PROBLEM DESCRIPTION: An exact copy of the data is needed, one that excludes all pictures.

DATASET ENTRIES:
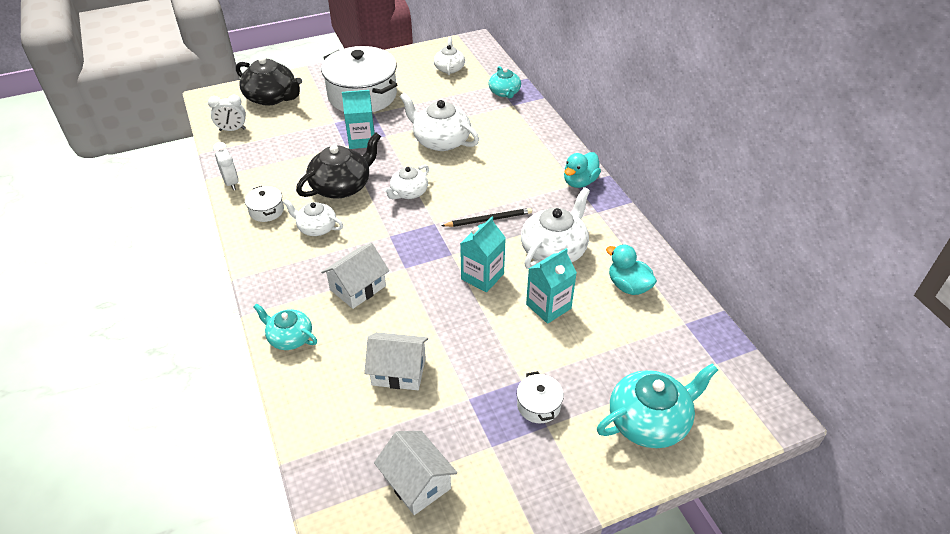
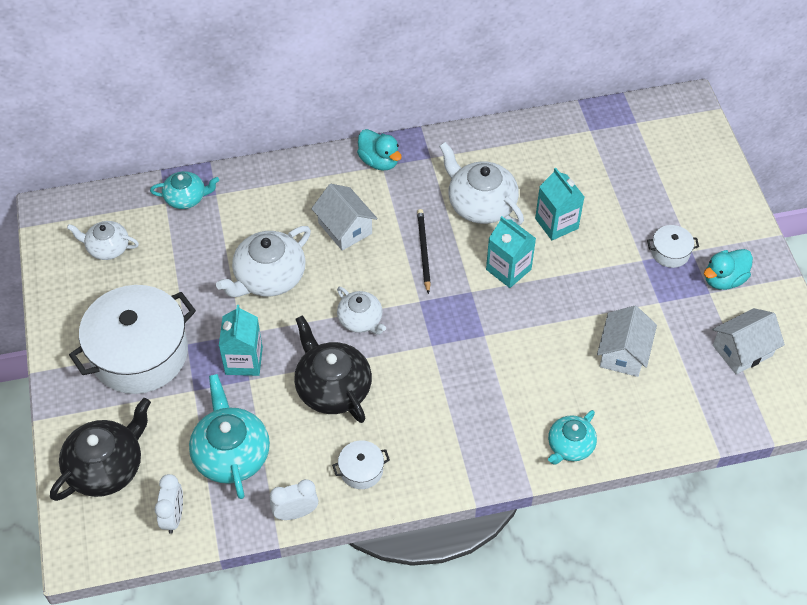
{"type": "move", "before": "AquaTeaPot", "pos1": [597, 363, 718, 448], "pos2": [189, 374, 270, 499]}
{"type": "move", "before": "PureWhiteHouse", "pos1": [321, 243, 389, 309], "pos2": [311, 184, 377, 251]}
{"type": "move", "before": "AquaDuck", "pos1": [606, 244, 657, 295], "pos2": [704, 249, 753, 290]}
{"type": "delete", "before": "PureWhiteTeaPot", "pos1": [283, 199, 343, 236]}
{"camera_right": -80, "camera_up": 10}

WRITTEN ANSWER:
{"type": "move", "before": "AquaTeaPot", "pos1": [597, 363, 718, 448], "pos2": [189, 374, 270, 499]}
{"type": "move", "before": "PureWhiteHouse", "pos1": [321, 243, 389, 309], "pos2": [311, 184, 377, 251]}
{"type": "move", "before": "AquaDuck", "pos1": [606, 244, 657, 295], "pos2": [704, 249, 753, 290]}
{"type": "delete", "before": "PureWhiteTeaPot", "pos1": [283, 199, 343, 236]}
{"camera_right": -80, "camera_up": 10}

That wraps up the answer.